Object tracking records:
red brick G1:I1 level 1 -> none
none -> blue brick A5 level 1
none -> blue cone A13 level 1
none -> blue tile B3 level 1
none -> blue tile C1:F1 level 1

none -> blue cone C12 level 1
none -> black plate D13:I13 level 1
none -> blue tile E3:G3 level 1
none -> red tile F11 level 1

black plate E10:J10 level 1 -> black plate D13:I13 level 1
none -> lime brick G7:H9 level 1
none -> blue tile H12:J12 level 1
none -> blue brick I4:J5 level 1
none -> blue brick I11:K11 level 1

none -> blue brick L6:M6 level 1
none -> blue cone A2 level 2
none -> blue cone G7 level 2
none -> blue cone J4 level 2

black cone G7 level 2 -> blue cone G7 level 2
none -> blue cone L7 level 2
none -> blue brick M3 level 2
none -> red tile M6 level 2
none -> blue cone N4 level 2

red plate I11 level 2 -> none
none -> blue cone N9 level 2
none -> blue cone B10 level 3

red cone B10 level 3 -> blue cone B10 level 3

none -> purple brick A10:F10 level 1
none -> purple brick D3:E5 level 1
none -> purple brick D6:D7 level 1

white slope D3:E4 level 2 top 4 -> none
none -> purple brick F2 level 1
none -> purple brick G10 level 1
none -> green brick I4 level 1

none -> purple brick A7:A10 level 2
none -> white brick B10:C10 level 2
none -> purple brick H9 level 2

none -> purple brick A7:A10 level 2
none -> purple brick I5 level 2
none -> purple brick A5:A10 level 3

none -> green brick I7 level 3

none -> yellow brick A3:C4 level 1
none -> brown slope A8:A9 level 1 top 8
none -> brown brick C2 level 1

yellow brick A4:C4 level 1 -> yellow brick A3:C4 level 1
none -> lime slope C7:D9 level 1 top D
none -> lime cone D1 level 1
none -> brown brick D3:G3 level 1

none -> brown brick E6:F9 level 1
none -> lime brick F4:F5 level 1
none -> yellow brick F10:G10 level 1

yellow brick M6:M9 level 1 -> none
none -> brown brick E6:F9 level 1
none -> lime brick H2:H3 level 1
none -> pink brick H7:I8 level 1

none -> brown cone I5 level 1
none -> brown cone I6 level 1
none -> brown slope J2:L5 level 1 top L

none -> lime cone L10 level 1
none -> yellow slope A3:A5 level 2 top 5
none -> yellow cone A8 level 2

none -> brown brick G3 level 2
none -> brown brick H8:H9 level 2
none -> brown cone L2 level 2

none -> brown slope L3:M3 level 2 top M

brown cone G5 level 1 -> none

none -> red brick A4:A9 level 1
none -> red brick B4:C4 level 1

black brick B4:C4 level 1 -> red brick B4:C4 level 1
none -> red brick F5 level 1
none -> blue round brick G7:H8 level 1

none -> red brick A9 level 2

_Your assignment_
Print exactly the lines from the one with "none -> brown slope L3:M3 level 2 top M" through the end of the data, inclusive.

_Solution below_
none -> brown slope L3:M3 level 2 top M

brown cone G5 level 1 -> none

none -> red brick A4:A9 level 1
none -> red brick B4:C4 level 1

black brick B4:C4 level 1 -> red brick B4:C4 level 1
none -> red brick F5 level 1
none -> blue round brick G7:H8 level 1

none -> red brick A9 level 2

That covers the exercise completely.